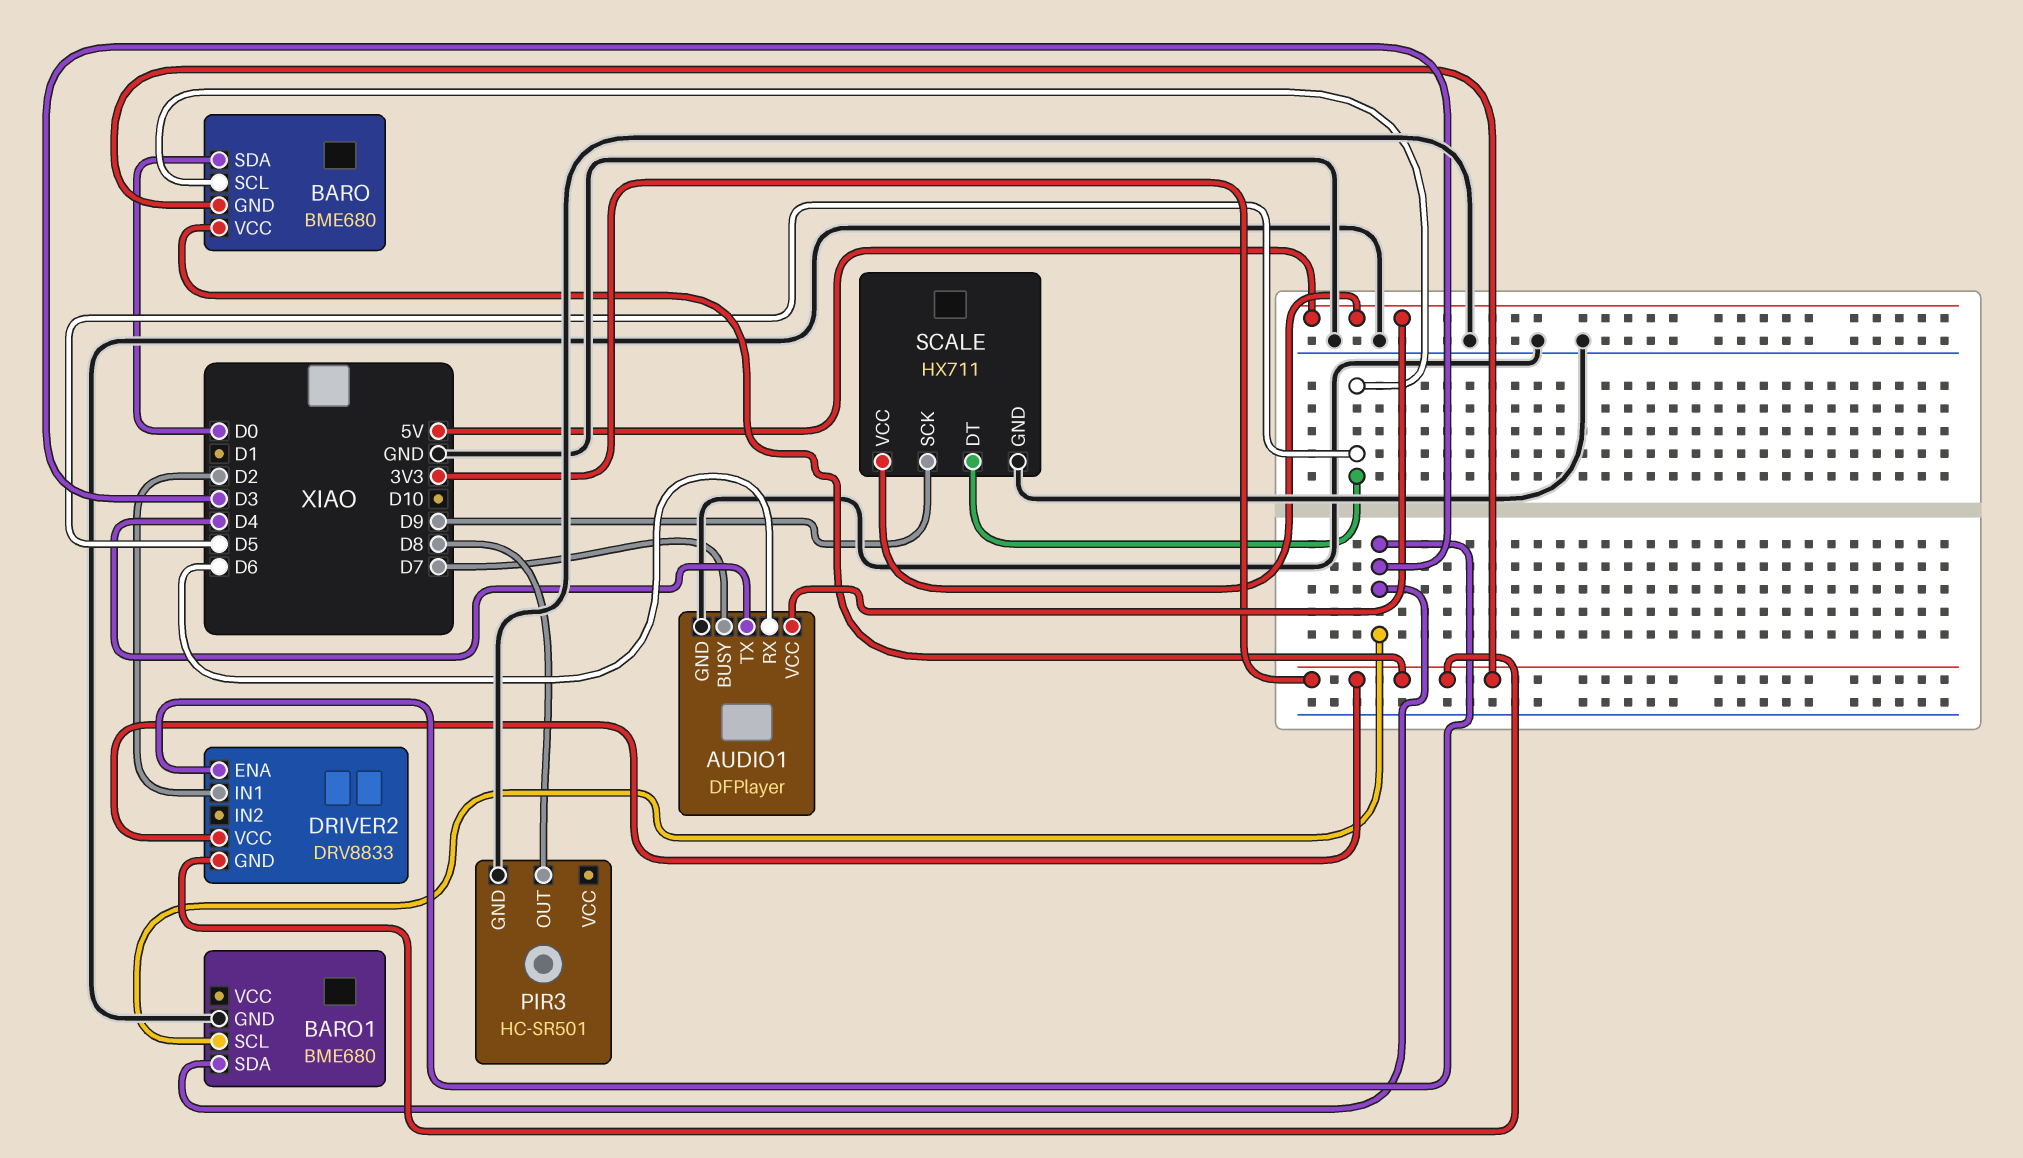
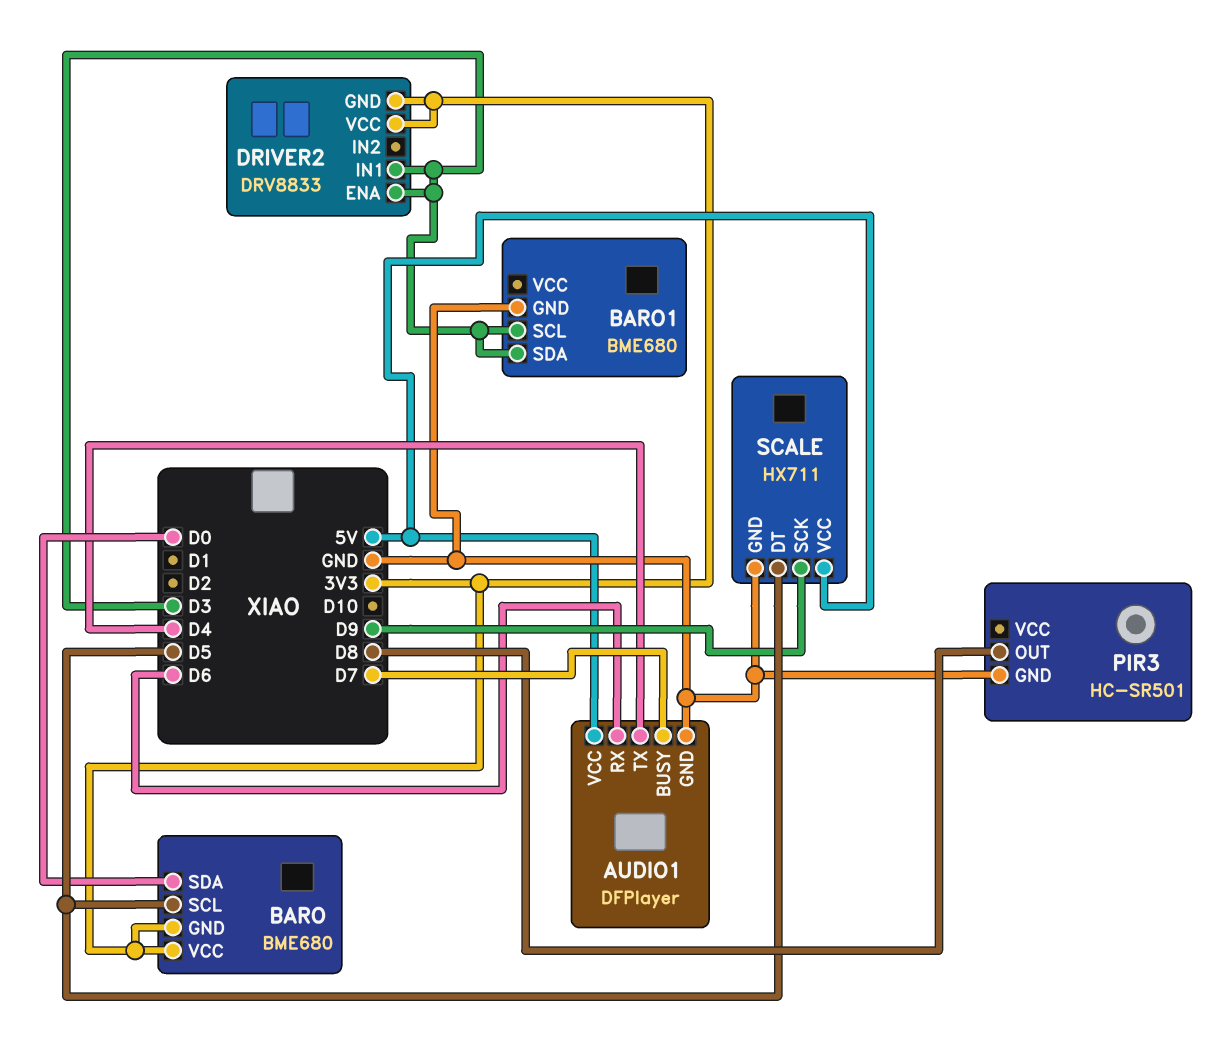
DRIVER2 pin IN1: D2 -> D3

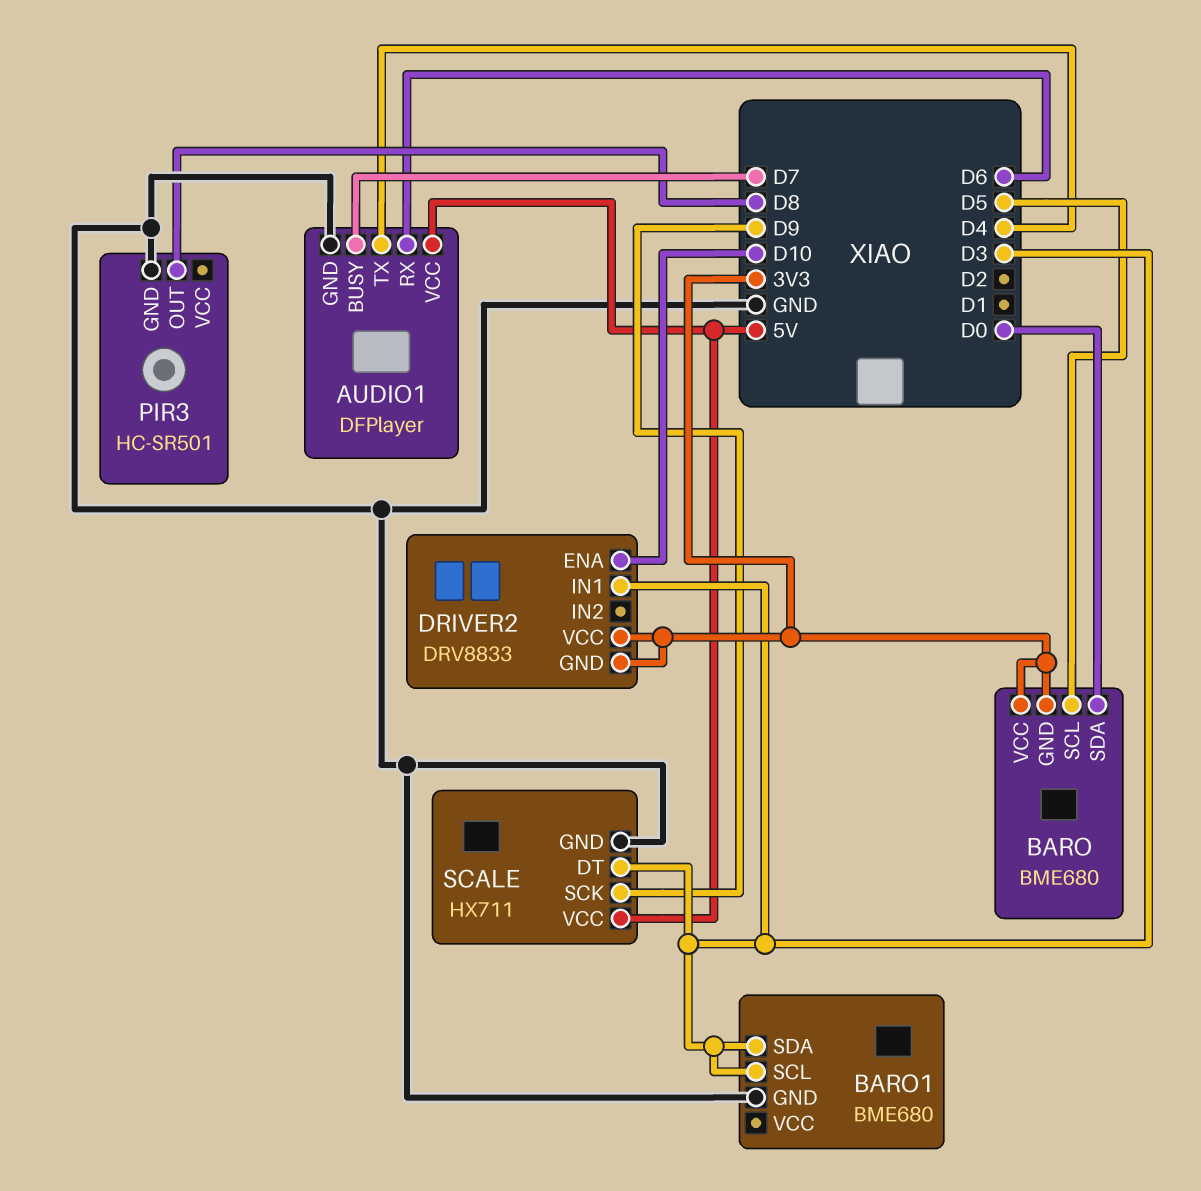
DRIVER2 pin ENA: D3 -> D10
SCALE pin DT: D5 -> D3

================

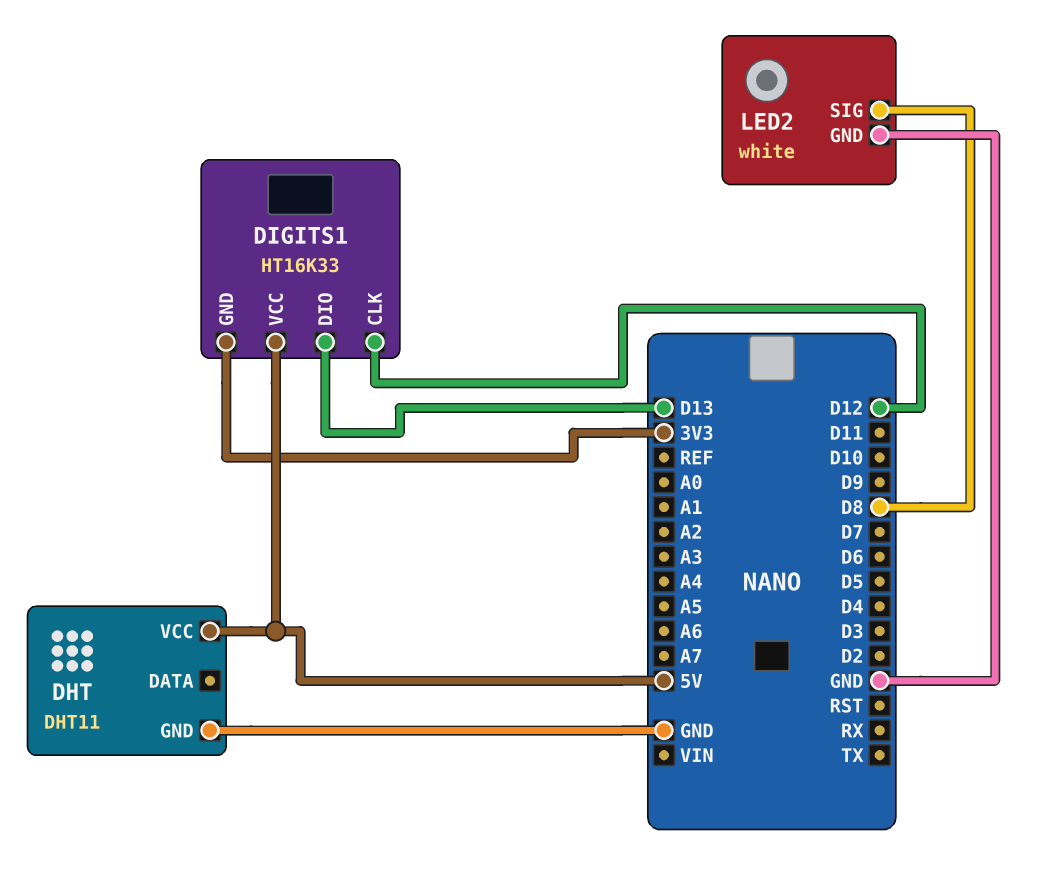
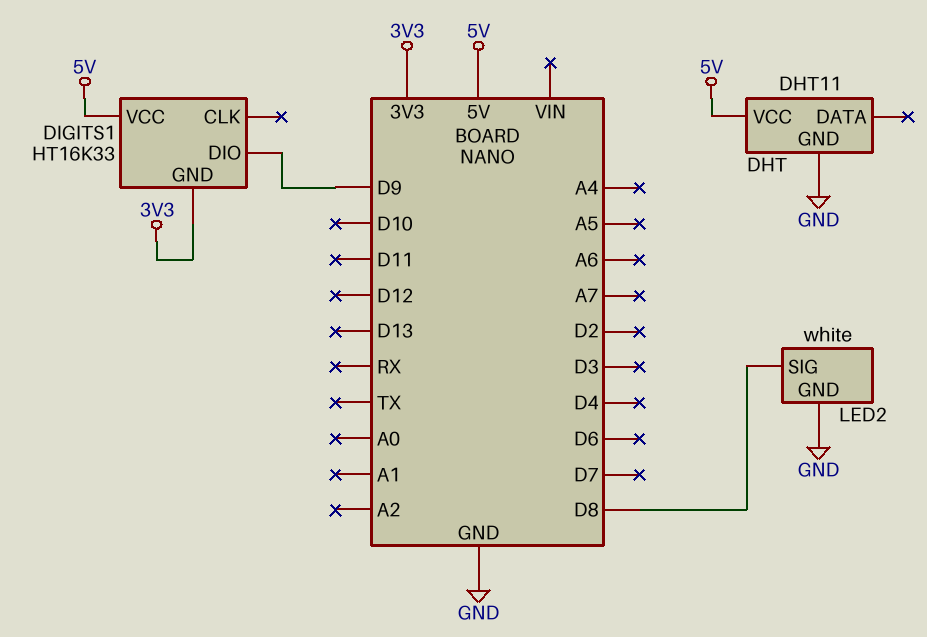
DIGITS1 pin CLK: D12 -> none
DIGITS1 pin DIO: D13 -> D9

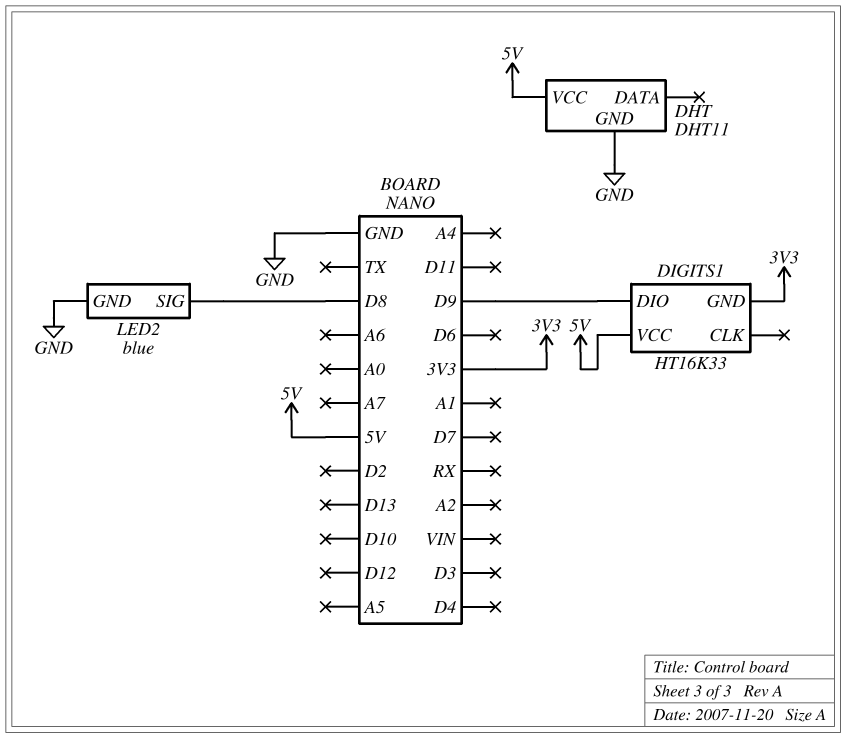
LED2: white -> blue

================

Exercise goal.
Only one stretch of the listing above is to be duplicated: the lines from the one containing "DRIVER2 pin IN1: D2 -> D3" through the one containing "SCALE pin DT: D5 -> D3", both included. Copy them exactly, minus the pictures.

Result of the task.
DRIVER2 pin IN1: D2 -> D3

DRIVER2 pin ENA: D3 -> D10
SCALE pin DT: D5 -> D3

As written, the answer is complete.